**** Record excerpts

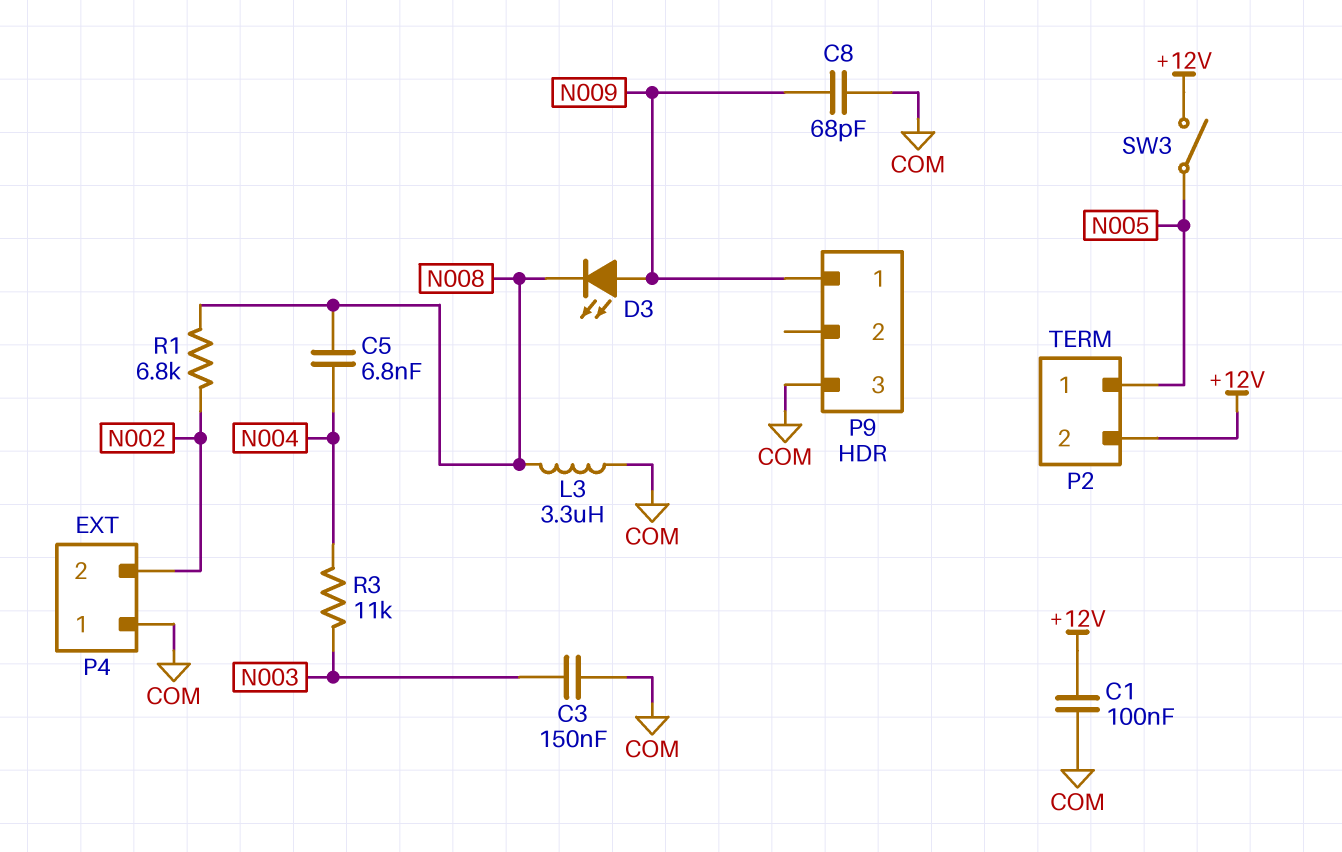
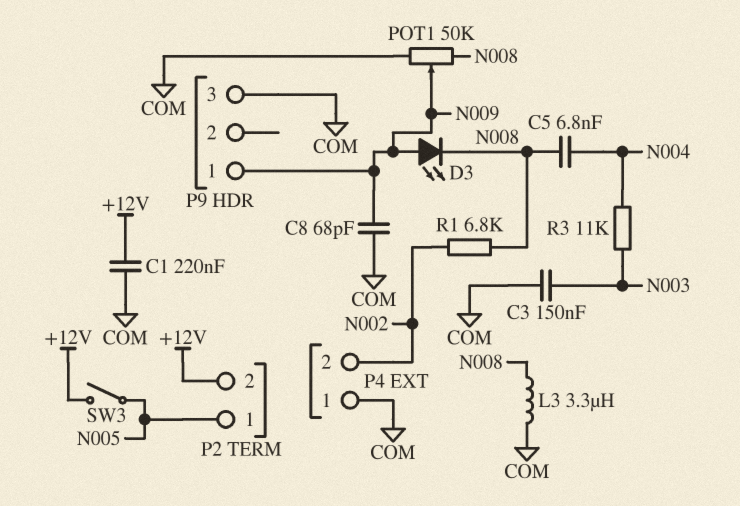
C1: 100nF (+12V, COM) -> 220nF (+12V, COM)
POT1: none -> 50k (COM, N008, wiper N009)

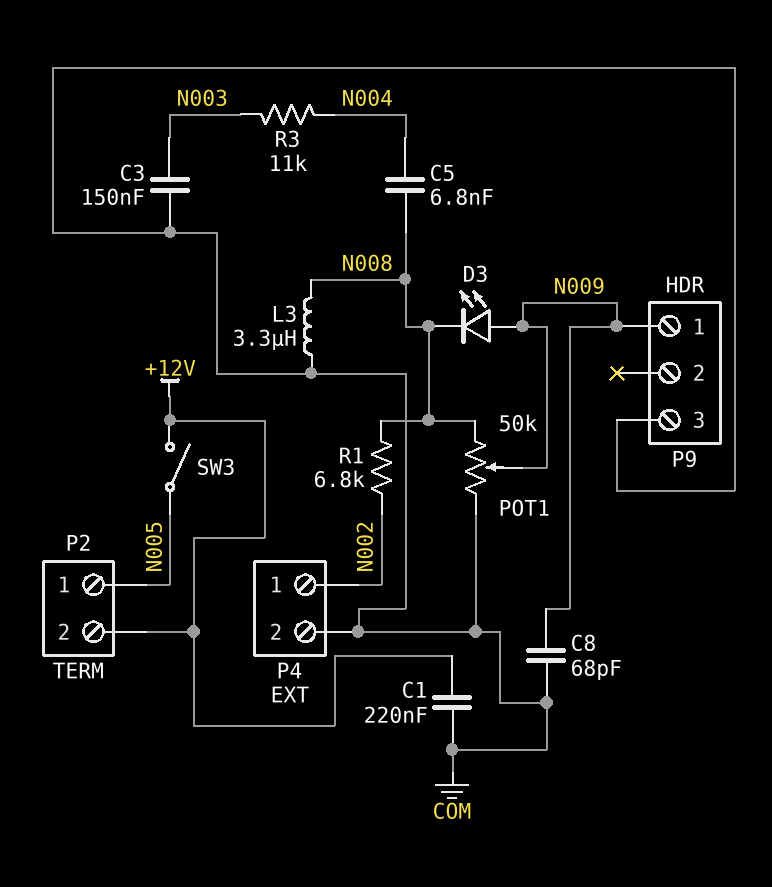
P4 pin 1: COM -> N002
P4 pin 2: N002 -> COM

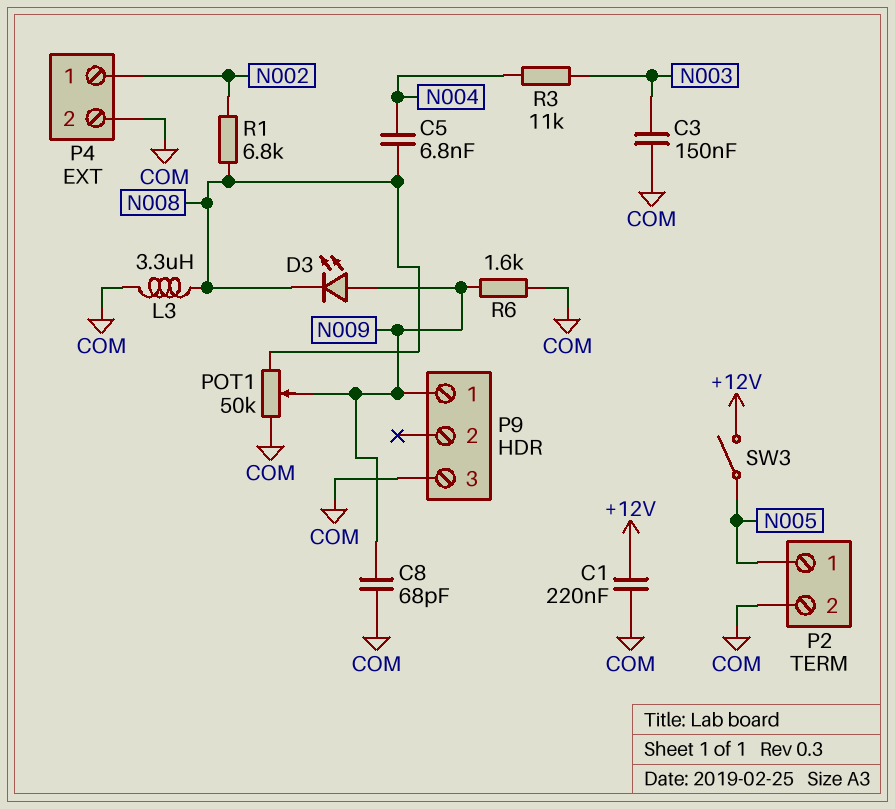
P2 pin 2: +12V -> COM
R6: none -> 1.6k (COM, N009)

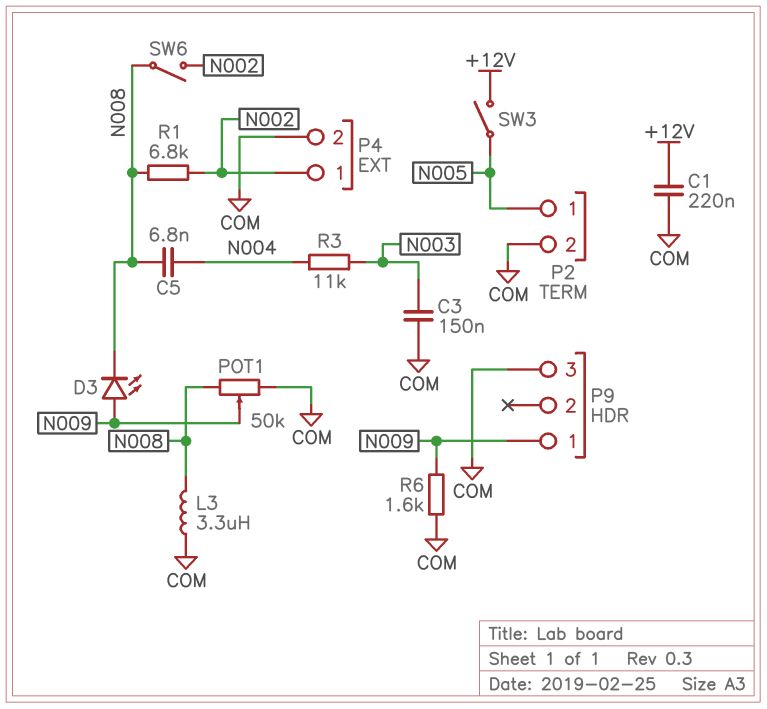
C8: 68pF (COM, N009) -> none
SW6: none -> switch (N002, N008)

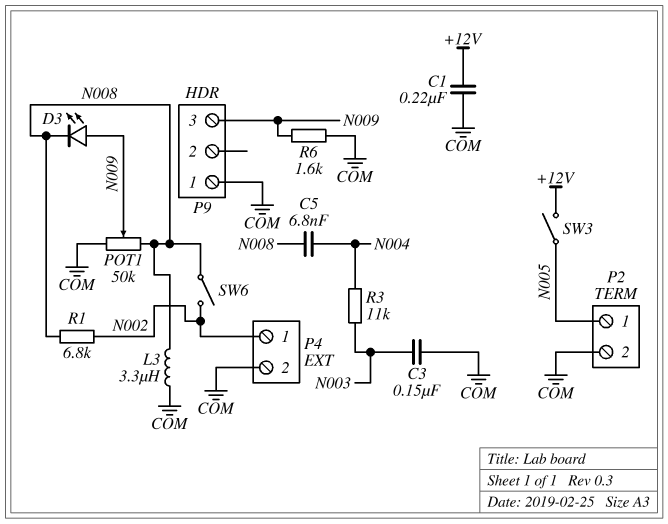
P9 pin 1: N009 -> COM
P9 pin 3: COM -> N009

********

▸ **What needs to be done**: All of the records above are to be written out exactly, minus their images.

▸ **Problem solution**:
C1: 100nF (+12V, COM) -> 220nF (+12V, COM)
POT1: none -> 50k (COM, N008, wiper N009)

P4 pin 1: COM -> N002
P4 pin 2: N002 -> COM

P2 pin 2: +12V -> COM
R6: none -> 1.6k (COM, N009)

C8: 68pF (COM, N009) -> none
SW6: none -> switch (N002, N008)

P9 pin 1: N009 -> COM
P9 pin 3: COM -> N009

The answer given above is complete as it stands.